» What you are asked to do
Where a record holds a picture, leave the picture out; otherwise repeat every record exactly.

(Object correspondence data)
#####

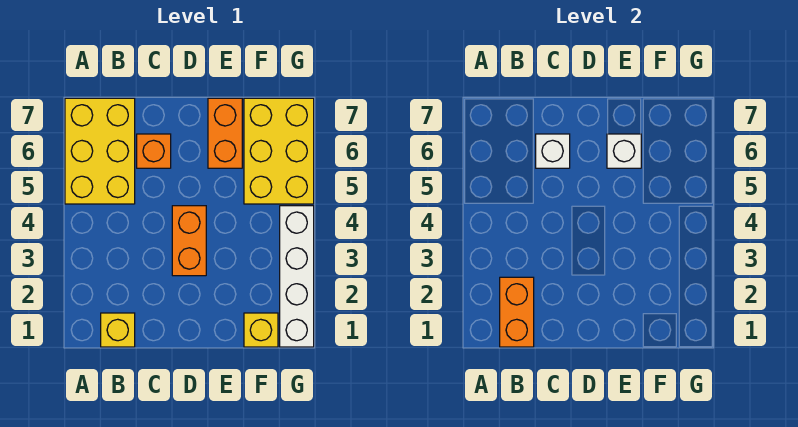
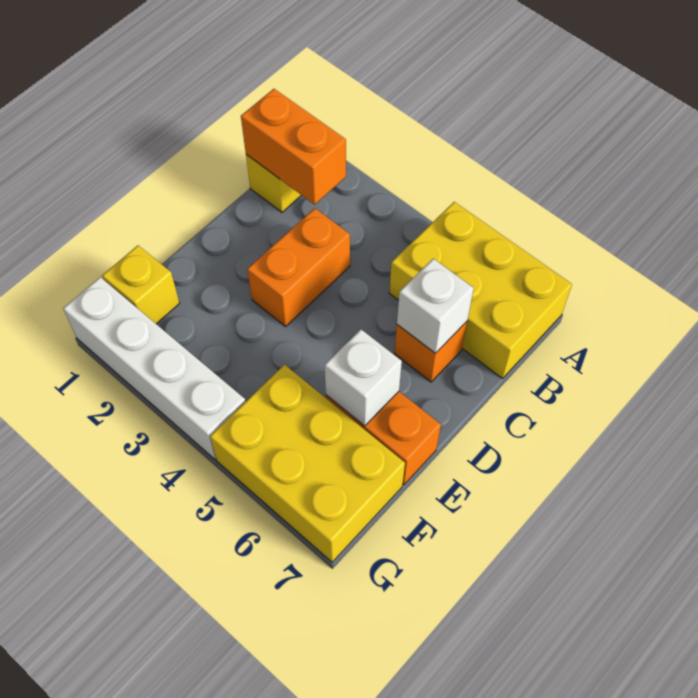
orange brick D3:D4 level 1 -> orange brick C3:D3 level 1

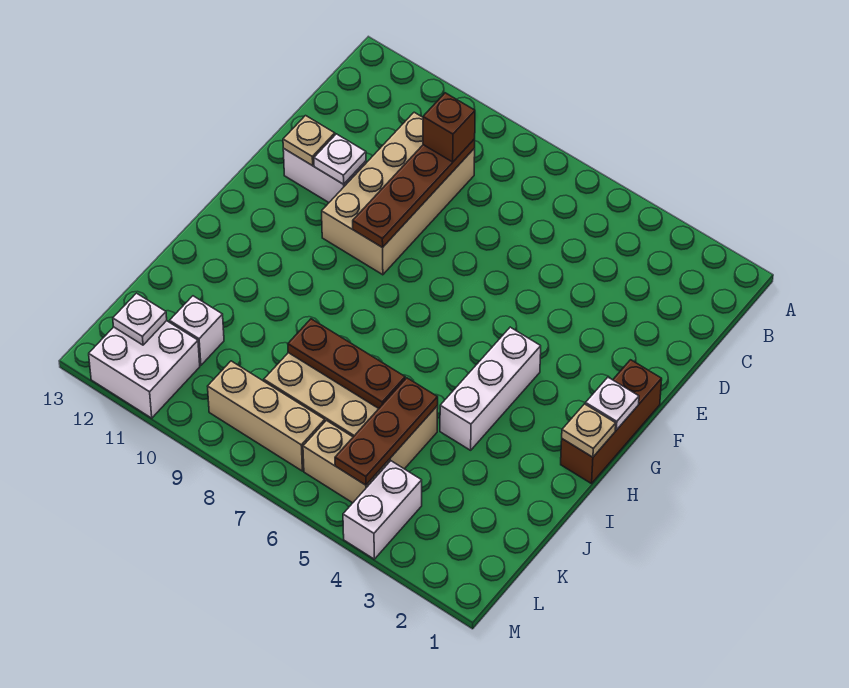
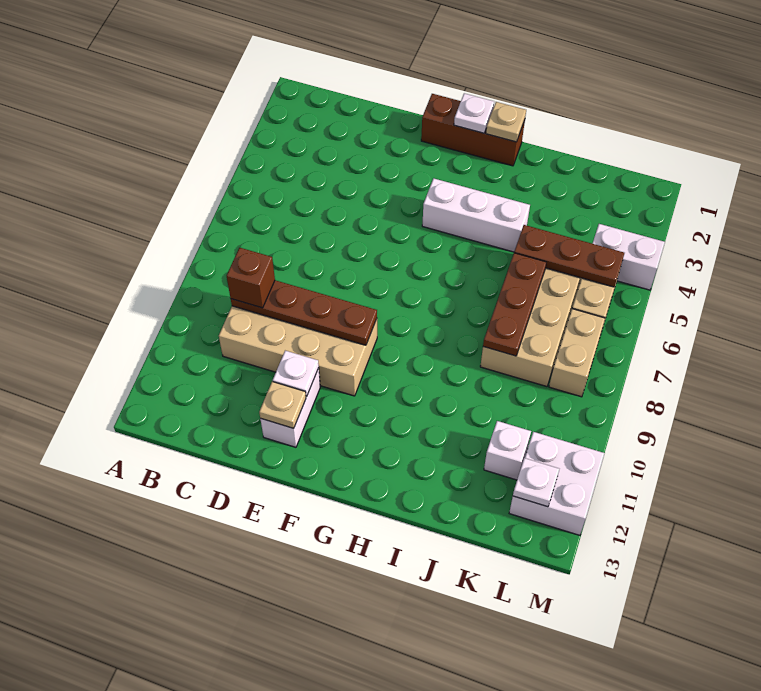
tan brick L7:L9 level 1 -> tan brick L7:L8 level 1

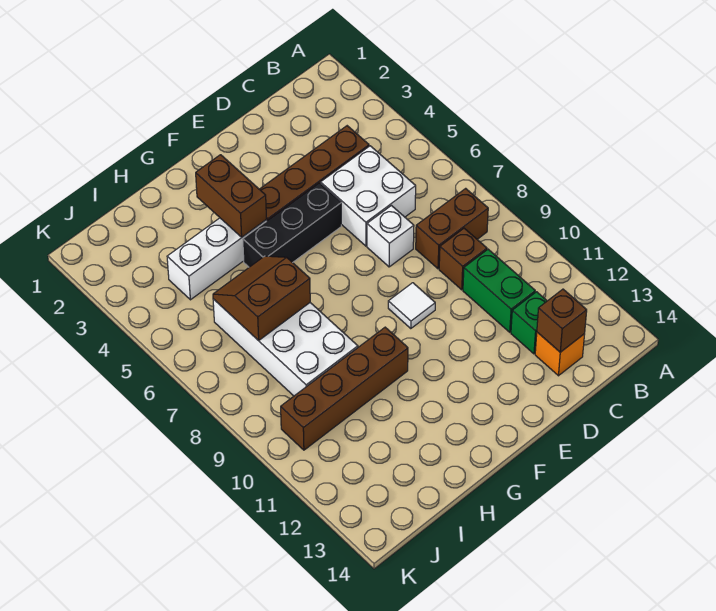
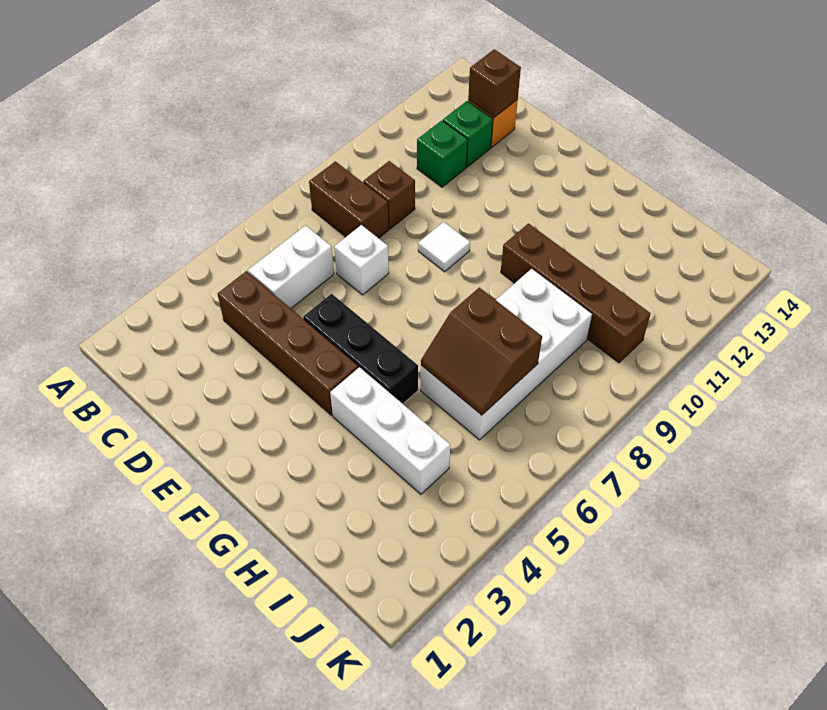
white brick C5:D6 level 1 -> white brick C5:C6 level 1
green brick C10:C11 level 1 -> green brick C11 level 1
brown brick G3:G4 level 2 -> none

#####

» Solution for this exercise
orange brick D3:D4 level 1 -> orange brick C3:D3 level 1

tan brick L7:L9 level 1 -> tan brick L7:L8 level 1

white brick C5:D6 level 1 -> white brick C5:C6 level 1
green brick C10:C11 level 1 -> green brick C11 level 1
brown brick G3:G4 level 2 -> none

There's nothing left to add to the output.